» Task to carry out
Give a faithful, exact copy of all entries, minus the images.

(Data for this exercise Opens)

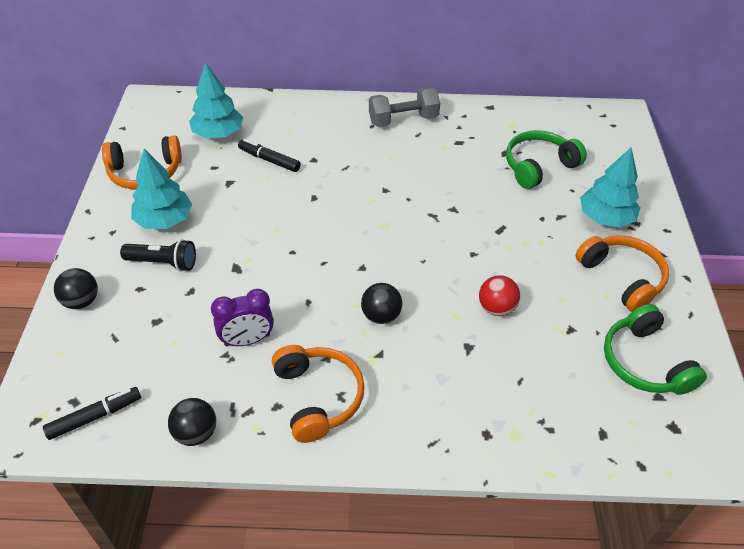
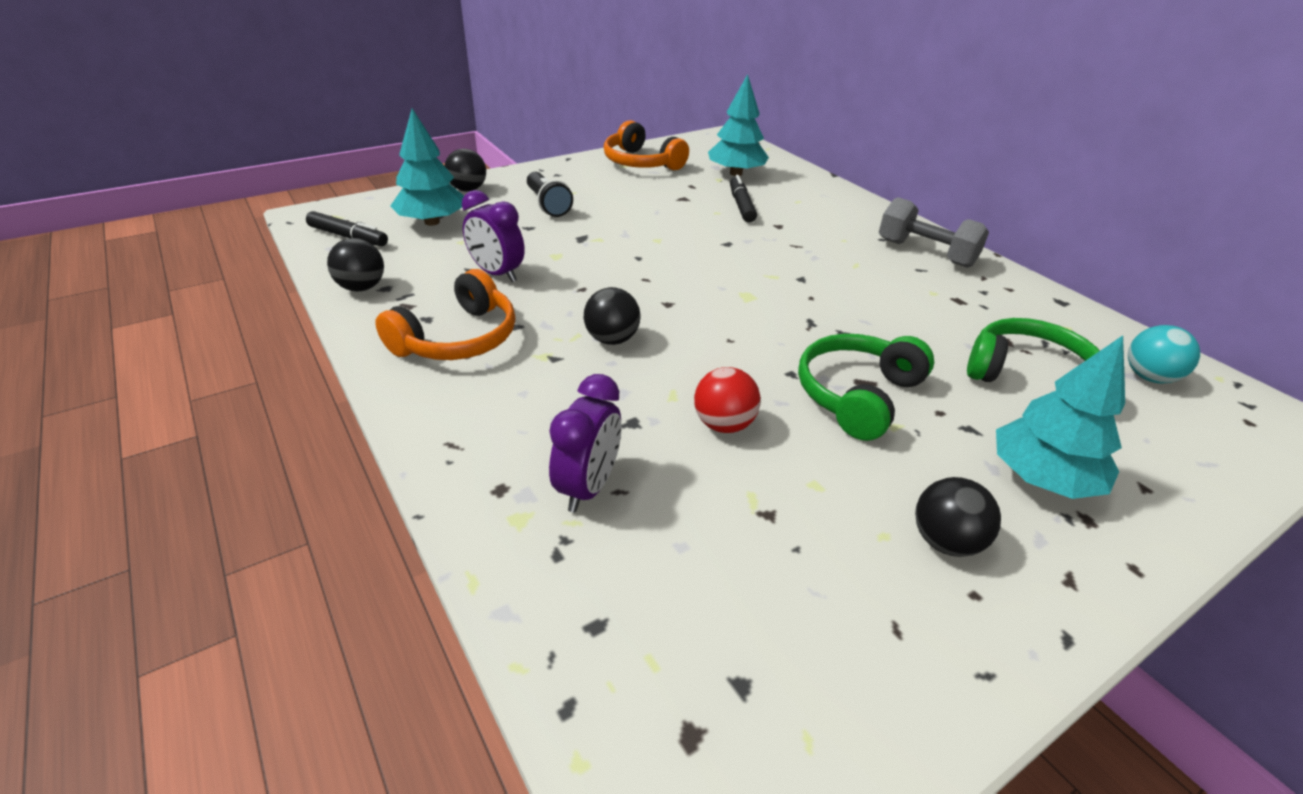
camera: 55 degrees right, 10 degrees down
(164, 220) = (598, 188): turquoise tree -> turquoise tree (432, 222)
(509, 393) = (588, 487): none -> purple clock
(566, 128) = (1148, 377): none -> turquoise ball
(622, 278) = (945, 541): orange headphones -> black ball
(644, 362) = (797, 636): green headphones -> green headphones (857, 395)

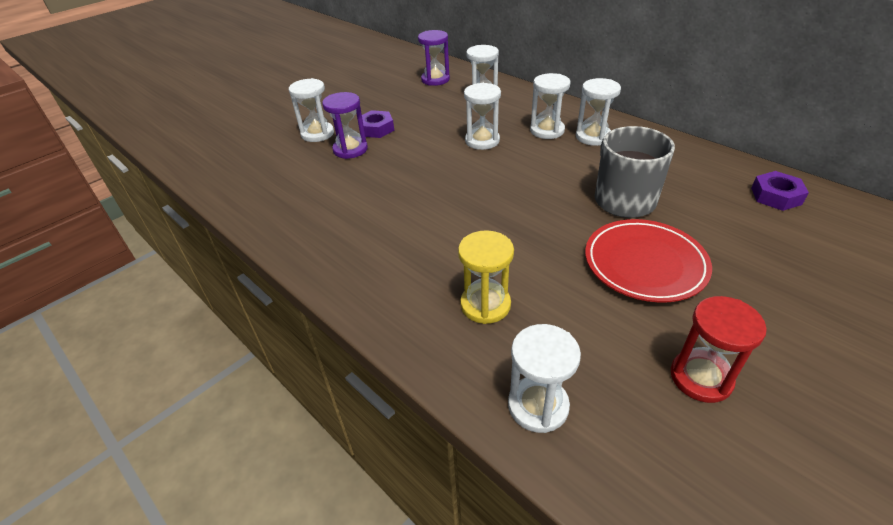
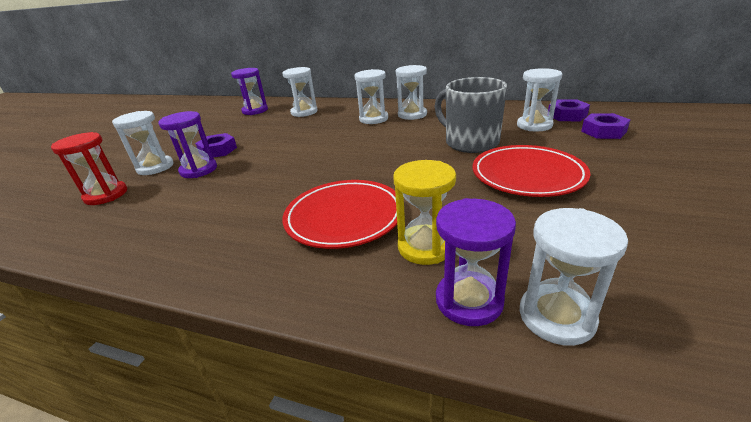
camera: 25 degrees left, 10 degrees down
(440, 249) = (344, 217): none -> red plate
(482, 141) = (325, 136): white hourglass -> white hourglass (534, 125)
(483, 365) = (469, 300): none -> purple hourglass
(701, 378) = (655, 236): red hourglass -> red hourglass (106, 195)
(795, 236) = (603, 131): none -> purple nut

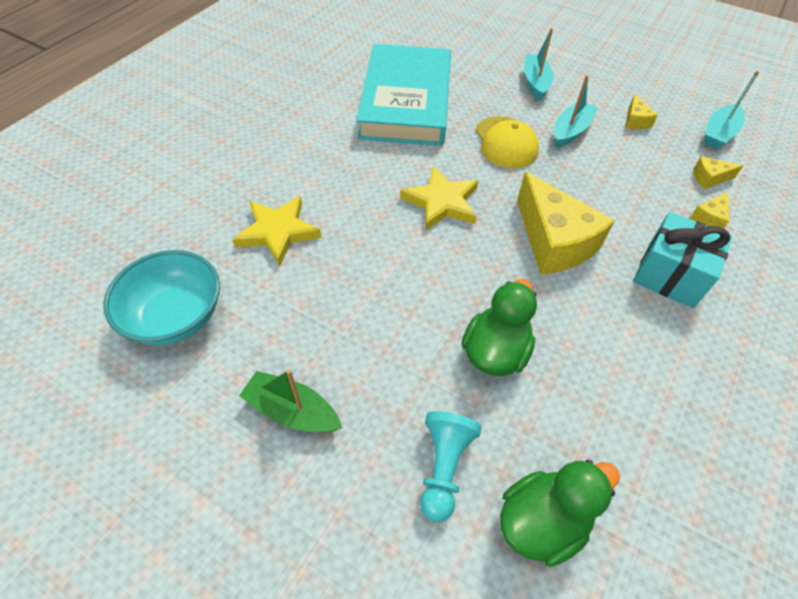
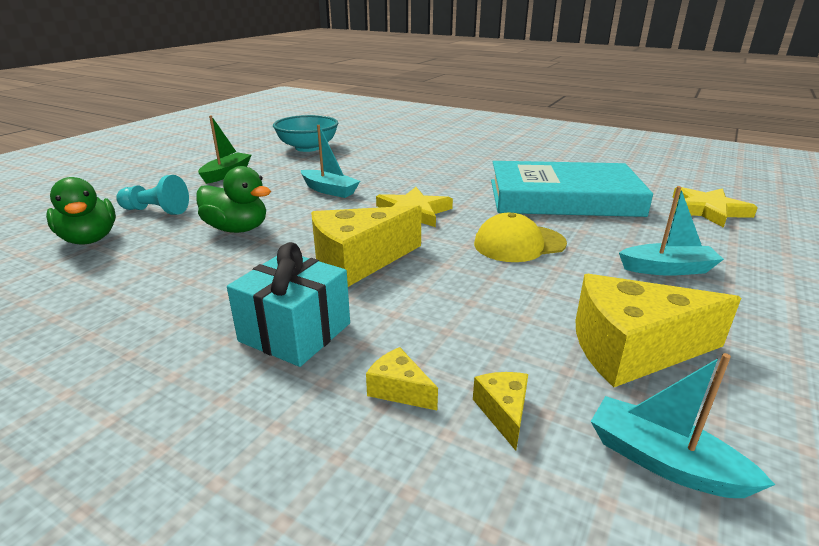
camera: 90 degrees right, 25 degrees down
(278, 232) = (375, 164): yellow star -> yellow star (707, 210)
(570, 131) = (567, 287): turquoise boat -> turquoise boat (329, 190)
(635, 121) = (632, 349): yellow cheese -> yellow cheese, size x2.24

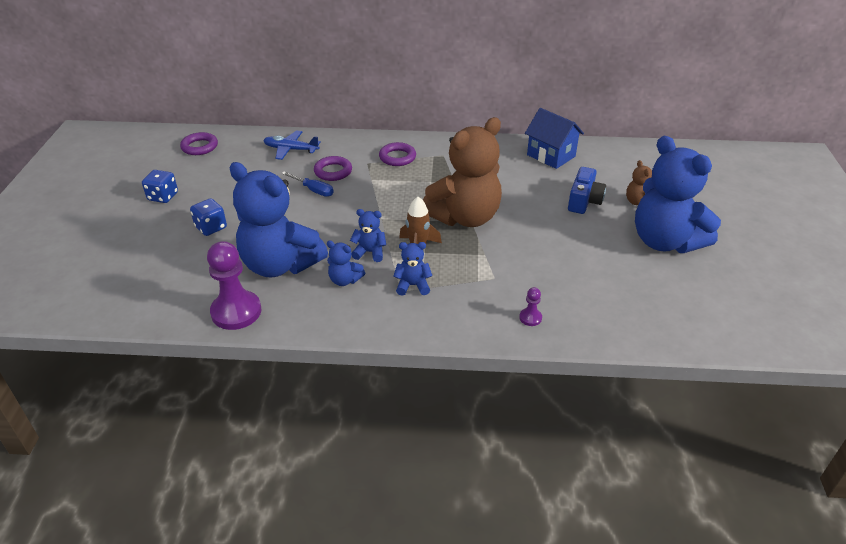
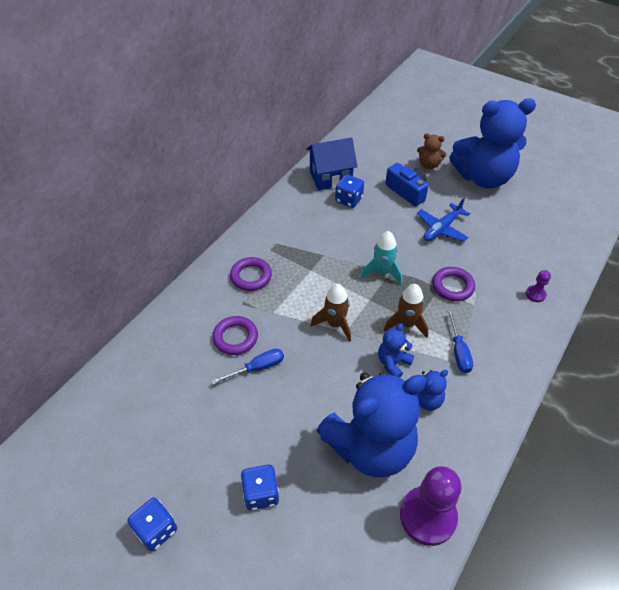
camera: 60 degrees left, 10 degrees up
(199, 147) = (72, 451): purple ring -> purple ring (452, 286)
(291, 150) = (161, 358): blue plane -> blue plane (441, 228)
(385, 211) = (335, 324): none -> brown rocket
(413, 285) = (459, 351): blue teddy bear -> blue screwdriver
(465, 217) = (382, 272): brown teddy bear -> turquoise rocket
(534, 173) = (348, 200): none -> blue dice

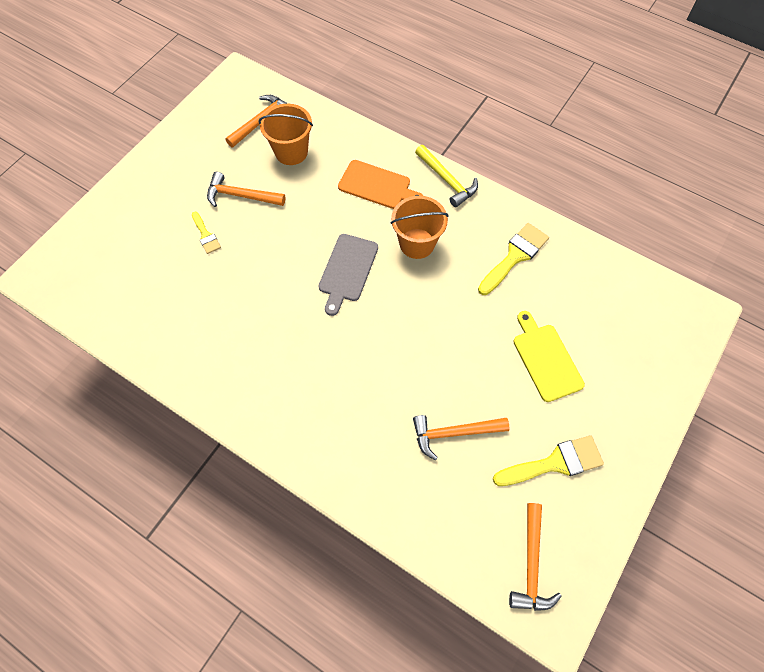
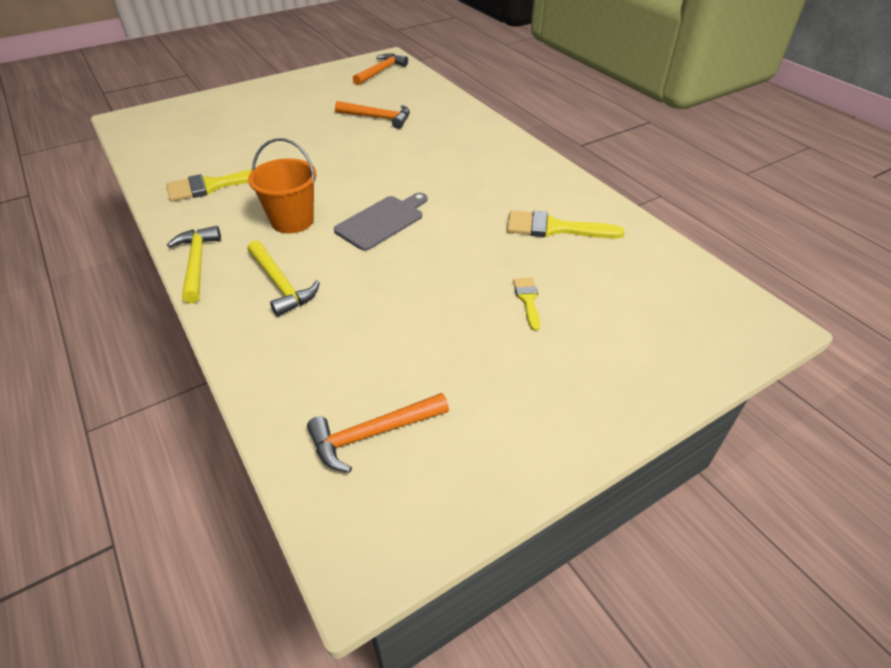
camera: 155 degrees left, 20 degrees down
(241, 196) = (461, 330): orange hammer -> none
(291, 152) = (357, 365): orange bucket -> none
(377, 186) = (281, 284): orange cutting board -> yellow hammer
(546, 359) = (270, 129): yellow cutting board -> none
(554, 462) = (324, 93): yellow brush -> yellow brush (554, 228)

(Data for this exercise Closes)

» Answer to this task
camera: 55 degrees right, 10 degrees down
(164, 220) = (598, 188): turquoise tree -> turquoise tree (432, 222)
(509, 393) = (588, 487): none -> purple clock
(566, 128) = (1148, 377): none -> turquoise ball
(622, 278) = (945, 541): orange headphones -> black ball
(644, 362) = (797, 636): green headphones -> green headphones (857, 395)

camera: 25 degrees left, 10 degrees down
(440, 249) = (344, 217): none -> red plate
(482, 141) = (325, 136): white hourglass -> white hourglass (534, 125)
(483, 365) = (469, 300): none -> purple hourglass
(701, 378) = (655, 236): red hourglass -> red hourglass (106, 195)
(795, 236) = (603, 131): none -> purple nut

camera: 90 degrees right, 25 degrees down
(278, 232) = (375, 164): yellow star -> yellow star (707, 210)
(570, 131) = (567, 287): turquoise boat -> turquoise boat (329, 190)
(635, 121) = (632, 349): yellow cheese -> yellow cheese, size x2.24

camera: 60 degrees left, 10 degrees up
(199, 147) = (72, 451): purple ring -> purple ring (452, 286)
(291, 150) = (161, 358): blue plane -> blue plane (441, 228)
(385, 211) = (335, 324): none -> brown rocket
(413, 285) = (459, 351): blue teddy bear -> blue screwdriver
(465, 217) = (382, 272): brown teddy bear -> turquoise rocket
(534, 173) = (348, 200): none -> blue dice

camera: 155 degrees left, 20 degrees down
(241, 196) = (461, 330): orange hammer -> none
(291, 152) = (357, 365): orange bucket -> none
(377, 186) = (281, 284): orange cutting board -> yellow hammer
(546, 359) = (270, 129): yellow cutting board -> none
(554, 462) = (324, 93): yellow brush -> yellow brush (554, 228)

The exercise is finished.